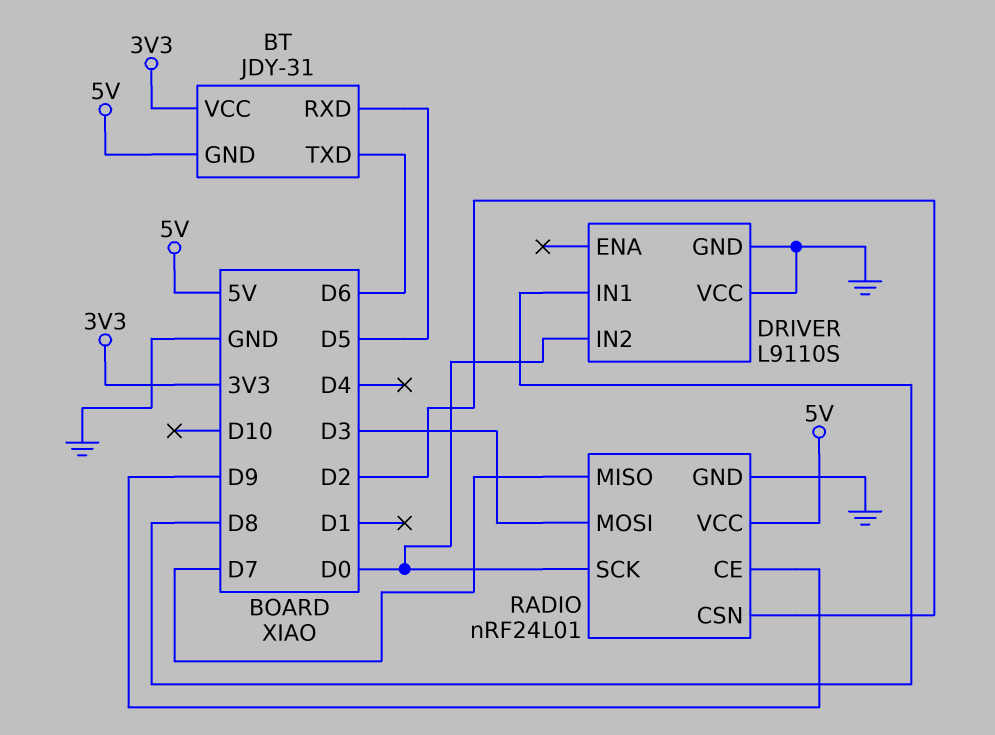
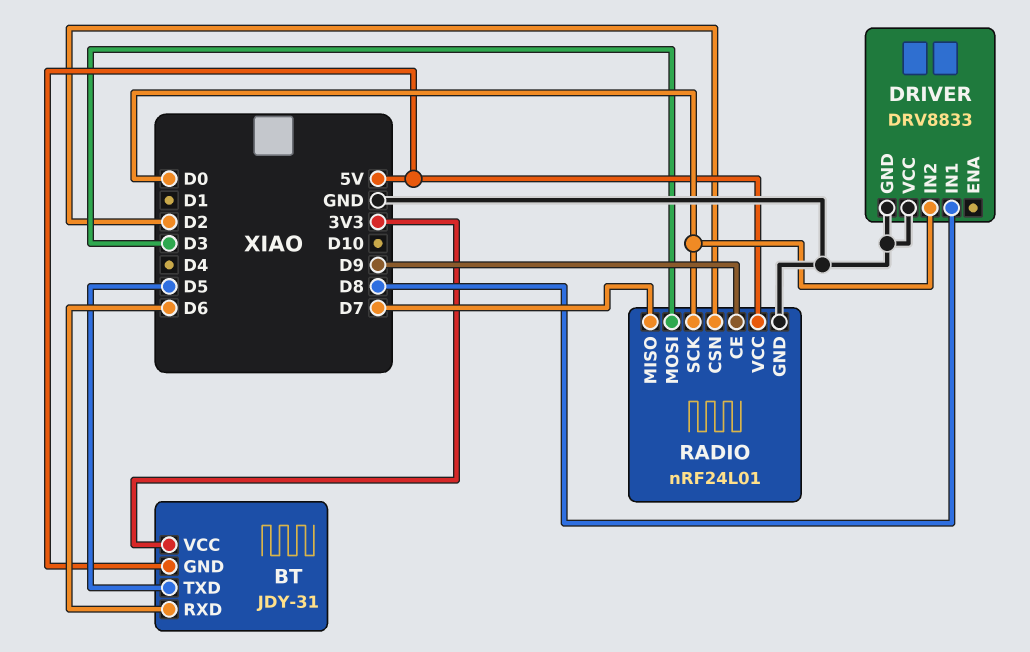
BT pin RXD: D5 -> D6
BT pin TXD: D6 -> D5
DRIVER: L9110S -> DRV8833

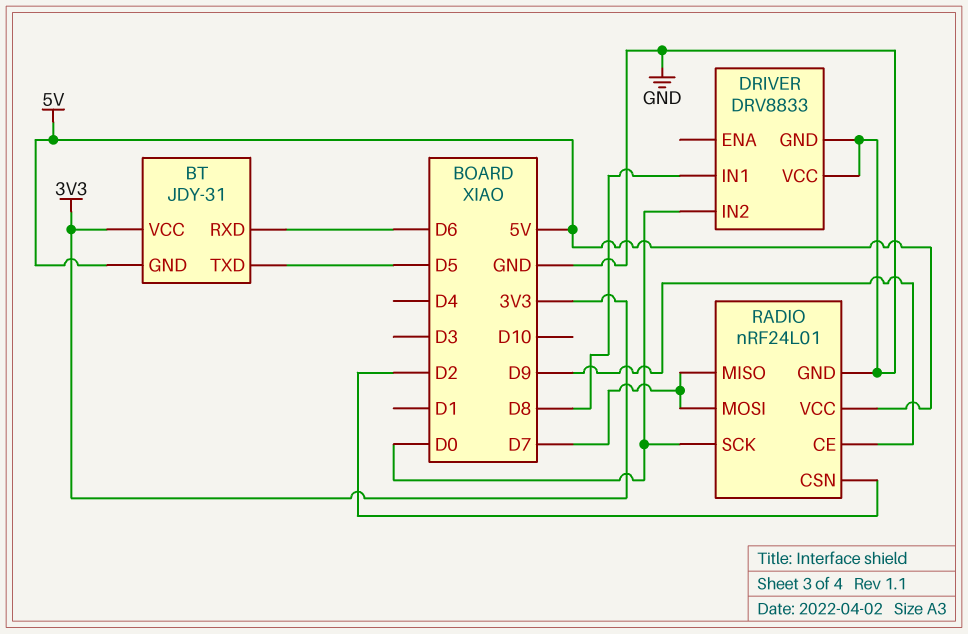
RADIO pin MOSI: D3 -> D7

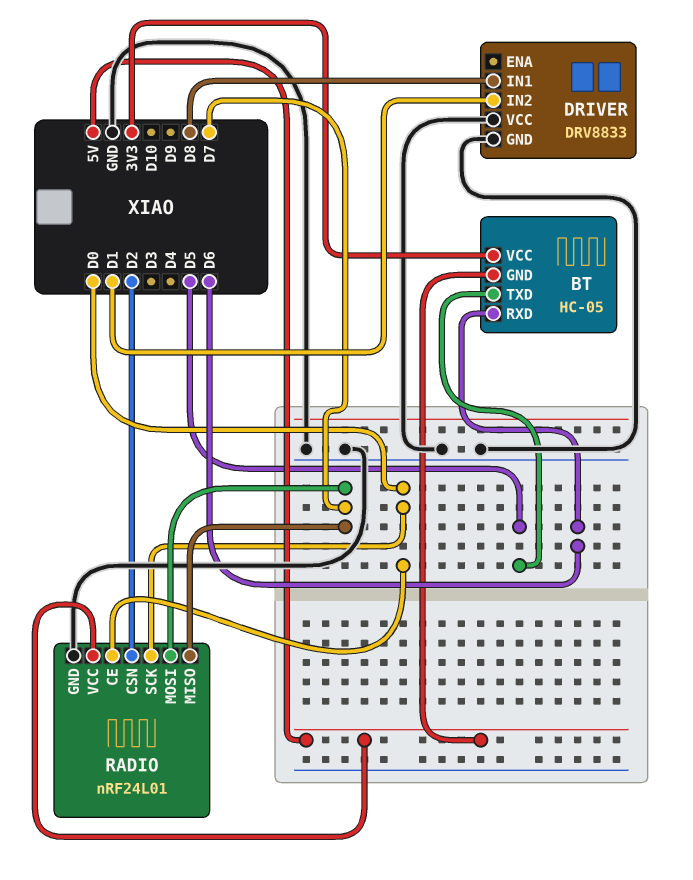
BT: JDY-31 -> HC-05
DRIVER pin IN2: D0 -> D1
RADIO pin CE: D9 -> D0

* [BRIEF]:
Once the pictures are removed, copy the listing exactly.

* [OUTPUT BELOW]:
BT pin RXD: D5 -> D6
BT pin TXD: D6 -> D5
DRIVER: L9110S -> DRV8833

RADIO pin MOSI: D3 -> D7

BT: JDY-31 -> HC-05
DRIVER pin IN2: D0 -> D1
RADIO pin CE: D9 -> D0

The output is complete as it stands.